- [PROBLEM TO SOLVE]: Look through the lines below and copy each one that includes "toothbrush".

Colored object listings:
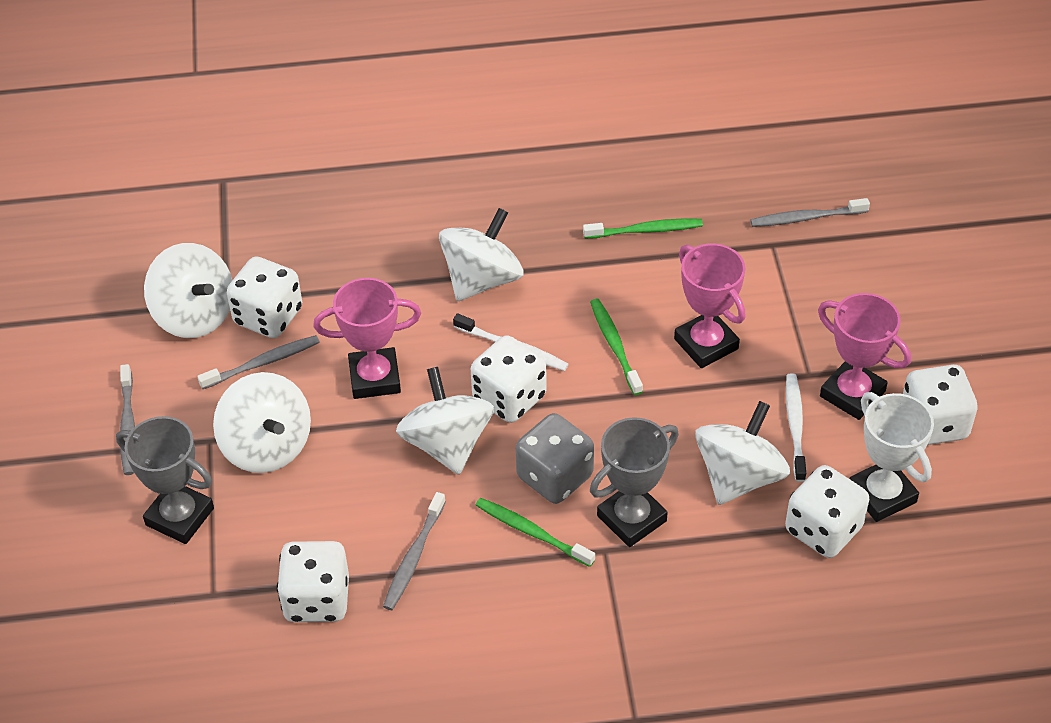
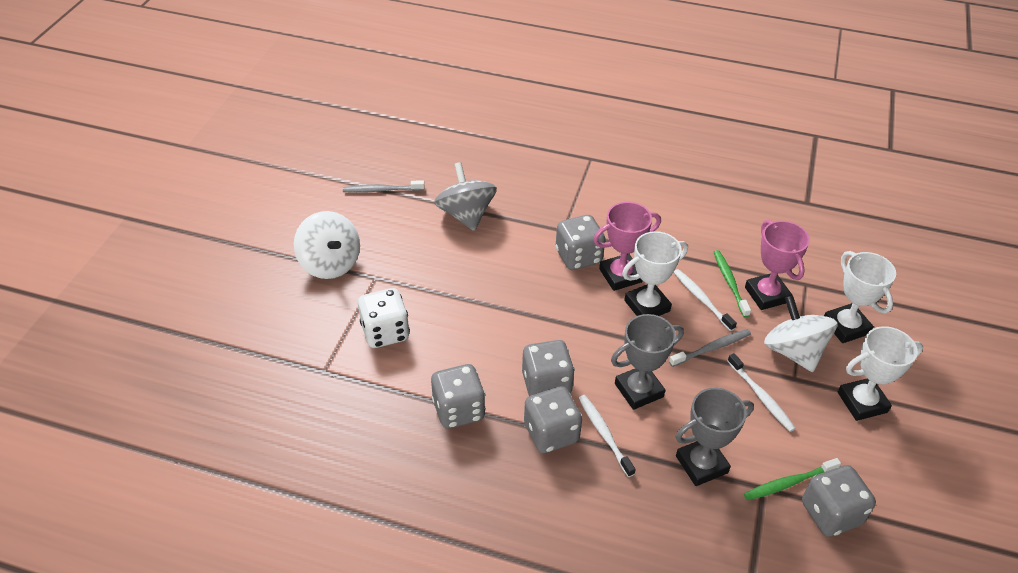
green toothbrush: 3 -> 2
grey dice: 1 -> 5
grey spinning top: 0 -> 1
grey toothbrush: 4 -> 2
pink trophy: 3 -> 2
white dice: 5 -> 1
white spinning top: 5 -> 2
white toothbrush: 2 -> 3
white trophy: 1 -> 3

- [OUTPUT OF THE TASK]:
green toothbrush: 3 -> 2
grey toothbrush: 4 -> 2
white toothbrush: 2 -> 3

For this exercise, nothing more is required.